● **EXERCISE**
Using the records below, write out again exactly the lines that begin at the line containing "red line: (145, 252) -> (172, 239), moved" and end at the line containing "gray star: (426, 183) -> (828, 395), moved", and no other lines.

(DATASET EXCERPTS)

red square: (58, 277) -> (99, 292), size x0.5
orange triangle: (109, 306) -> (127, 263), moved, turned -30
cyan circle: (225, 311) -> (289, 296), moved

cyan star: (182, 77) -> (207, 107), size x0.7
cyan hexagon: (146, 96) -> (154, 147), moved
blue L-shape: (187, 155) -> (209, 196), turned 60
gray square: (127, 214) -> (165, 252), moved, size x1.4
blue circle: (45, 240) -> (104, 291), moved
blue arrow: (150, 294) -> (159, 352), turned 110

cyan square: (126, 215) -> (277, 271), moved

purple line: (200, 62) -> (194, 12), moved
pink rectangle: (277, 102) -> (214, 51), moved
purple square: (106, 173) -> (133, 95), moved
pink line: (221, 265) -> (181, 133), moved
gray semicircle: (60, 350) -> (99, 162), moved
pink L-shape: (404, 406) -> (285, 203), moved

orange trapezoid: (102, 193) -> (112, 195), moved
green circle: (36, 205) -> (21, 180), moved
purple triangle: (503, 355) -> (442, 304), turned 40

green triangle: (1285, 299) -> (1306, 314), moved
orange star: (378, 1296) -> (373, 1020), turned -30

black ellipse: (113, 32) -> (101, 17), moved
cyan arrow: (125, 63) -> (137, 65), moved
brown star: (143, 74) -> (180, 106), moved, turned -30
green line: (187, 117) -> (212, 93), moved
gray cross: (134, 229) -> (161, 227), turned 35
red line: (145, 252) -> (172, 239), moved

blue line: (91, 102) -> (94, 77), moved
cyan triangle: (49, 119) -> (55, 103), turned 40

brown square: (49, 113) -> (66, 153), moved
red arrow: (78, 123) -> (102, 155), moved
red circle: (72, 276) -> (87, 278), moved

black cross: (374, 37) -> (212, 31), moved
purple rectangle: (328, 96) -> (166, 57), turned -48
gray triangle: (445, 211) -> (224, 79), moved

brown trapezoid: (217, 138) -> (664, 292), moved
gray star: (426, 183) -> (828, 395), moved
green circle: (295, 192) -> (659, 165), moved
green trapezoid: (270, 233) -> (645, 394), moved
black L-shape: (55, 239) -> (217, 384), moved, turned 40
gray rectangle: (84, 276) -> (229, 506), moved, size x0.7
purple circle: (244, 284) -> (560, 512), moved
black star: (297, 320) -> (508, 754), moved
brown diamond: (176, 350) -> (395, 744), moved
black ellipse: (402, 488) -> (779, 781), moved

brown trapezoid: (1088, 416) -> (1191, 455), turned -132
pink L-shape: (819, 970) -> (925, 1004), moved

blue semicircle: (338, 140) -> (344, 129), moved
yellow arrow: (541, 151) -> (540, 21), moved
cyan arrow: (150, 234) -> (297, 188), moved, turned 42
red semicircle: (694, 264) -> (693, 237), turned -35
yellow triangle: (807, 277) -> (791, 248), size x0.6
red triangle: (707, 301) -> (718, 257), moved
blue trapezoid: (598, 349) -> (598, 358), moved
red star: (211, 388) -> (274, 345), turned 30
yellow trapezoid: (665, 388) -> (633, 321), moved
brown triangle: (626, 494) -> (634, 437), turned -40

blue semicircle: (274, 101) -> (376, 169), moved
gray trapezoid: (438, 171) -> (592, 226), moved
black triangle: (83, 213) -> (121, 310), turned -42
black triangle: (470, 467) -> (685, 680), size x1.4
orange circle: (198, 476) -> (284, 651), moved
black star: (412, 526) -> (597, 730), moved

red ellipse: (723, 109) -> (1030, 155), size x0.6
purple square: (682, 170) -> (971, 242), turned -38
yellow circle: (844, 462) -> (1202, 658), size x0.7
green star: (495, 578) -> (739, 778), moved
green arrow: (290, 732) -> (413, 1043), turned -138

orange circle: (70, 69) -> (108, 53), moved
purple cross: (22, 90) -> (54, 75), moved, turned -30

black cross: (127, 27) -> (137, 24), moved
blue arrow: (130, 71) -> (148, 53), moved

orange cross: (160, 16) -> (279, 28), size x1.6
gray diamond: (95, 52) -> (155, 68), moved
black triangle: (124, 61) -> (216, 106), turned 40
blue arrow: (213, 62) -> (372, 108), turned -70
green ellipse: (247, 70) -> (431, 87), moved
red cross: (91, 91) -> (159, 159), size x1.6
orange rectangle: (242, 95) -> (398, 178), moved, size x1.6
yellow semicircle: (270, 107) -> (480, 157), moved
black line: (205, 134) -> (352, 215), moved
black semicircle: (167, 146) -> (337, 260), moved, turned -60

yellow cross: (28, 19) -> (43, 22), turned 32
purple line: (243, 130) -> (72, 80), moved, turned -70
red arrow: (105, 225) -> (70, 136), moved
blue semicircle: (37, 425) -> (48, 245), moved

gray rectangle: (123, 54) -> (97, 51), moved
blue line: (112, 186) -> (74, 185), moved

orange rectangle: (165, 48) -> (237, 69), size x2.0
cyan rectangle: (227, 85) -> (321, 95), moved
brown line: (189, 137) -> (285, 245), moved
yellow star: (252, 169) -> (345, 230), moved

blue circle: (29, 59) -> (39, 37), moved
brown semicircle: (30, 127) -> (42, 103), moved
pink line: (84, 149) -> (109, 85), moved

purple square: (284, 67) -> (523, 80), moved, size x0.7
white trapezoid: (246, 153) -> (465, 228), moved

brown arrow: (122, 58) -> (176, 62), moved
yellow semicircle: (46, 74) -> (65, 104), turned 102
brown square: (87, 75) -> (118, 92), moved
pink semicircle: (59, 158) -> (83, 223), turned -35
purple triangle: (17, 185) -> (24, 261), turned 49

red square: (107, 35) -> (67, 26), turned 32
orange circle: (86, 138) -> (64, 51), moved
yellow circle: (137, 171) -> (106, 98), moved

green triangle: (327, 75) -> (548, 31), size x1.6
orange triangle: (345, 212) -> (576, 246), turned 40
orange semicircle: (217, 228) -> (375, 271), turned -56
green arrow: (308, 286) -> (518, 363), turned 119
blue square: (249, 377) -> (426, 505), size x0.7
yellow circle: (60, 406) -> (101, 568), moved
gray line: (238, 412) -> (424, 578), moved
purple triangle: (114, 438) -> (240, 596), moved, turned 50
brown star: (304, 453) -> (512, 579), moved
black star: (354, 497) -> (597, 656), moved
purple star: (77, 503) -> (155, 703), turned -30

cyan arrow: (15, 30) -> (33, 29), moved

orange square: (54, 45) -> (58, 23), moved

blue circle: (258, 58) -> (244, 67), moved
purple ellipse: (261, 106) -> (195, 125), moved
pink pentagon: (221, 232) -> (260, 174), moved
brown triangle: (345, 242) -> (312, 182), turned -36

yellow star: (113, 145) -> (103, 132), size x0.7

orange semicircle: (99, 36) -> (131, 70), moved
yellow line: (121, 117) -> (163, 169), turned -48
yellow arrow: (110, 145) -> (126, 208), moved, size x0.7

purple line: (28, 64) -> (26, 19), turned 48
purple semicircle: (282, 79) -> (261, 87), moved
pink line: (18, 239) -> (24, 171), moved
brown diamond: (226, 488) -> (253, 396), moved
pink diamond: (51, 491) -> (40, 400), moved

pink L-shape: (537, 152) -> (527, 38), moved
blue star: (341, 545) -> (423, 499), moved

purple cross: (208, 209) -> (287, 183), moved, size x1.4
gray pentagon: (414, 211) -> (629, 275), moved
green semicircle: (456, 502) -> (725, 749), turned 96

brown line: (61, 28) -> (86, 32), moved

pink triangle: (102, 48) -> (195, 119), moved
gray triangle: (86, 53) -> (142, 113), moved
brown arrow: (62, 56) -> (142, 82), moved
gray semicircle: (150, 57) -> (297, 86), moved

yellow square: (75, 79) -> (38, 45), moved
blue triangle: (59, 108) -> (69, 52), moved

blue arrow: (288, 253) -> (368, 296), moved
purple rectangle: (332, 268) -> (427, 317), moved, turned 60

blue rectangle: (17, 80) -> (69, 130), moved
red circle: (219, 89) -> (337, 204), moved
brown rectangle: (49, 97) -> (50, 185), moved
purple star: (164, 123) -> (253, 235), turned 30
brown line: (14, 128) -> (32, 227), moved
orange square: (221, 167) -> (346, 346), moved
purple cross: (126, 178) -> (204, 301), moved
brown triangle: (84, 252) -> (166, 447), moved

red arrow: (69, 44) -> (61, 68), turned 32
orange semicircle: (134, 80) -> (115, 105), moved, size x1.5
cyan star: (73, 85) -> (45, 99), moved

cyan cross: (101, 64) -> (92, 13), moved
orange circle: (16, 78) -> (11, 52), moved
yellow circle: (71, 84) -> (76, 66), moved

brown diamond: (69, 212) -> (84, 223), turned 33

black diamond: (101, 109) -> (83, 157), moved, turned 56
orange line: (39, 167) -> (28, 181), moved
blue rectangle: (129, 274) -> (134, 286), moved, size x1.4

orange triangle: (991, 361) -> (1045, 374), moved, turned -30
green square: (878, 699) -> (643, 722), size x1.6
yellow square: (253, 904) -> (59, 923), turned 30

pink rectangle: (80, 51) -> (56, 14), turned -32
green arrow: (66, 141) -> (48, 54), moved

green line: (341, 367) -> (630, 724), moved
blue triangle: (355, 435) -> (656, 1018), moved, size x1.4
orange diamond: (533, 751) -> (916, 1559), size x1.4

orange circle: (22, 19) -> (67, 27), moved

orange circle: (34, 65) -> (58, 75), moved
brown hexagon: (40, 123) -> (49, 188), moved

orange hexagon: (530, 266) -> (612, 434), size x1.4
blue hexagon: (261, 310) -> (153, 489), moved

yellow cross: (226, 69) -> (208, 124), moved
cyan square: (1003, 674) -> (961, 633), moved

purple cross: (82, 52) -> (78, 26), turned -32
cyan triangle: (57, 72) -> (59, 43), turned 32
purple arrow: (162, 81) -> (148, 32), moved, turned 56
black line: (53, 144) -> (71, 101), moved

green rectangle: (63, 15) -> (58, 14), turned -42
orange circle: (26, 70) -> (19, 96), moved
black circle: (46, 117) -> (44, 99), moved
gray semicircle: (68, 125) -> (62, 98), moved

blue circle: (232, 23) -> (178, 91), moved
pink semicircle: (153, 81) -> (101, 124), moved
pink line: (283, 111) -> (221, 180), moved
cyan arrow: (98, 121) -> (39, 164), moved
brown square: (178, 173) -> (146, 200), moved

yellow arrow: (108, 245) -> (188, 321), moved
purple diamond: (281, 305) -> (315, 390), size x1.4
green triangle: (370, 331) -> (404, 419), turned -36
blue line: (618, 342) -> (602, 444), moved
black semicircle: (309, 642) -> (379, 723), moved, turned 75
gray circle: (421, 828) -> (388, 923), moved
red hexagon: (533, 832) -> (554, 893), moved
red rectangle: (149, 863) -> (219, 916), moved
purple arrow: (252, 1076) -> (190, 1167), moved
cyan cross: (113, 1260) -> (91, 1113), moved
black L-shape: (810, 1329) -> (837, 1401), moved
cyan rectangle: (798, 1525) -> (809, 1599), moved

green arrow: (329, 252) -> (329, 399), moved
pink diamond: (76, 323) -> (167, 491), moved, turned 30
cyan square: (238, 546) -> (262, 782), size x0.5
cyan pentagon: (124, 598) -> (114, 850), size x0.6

(End DATASET EXCERPTS)

● **TASK SOLUTION**
red line: (145, 252) -> (172, 239), moved

blue line: (91, 102) -> (94, 77), moved
cyan triangle: (49, 119) -> (55, 103), turned 40

brown square: (49, 113) -> (66, 153), moved
red arrow: (78, 123) -> (102, 155), moved
red circle: (72, 276) -> (87, 278), moved

black cross: (374, 37) -> (212, 31), moved
purple rectangle: (328, 96) -> (166, 57), turned -48
gray triangle: (445, 211) -> (224, 79), moved

brown trapezoid: (217, 138) -> (664, 292), moved
gray star: (426, 183) -> (828, 395), moved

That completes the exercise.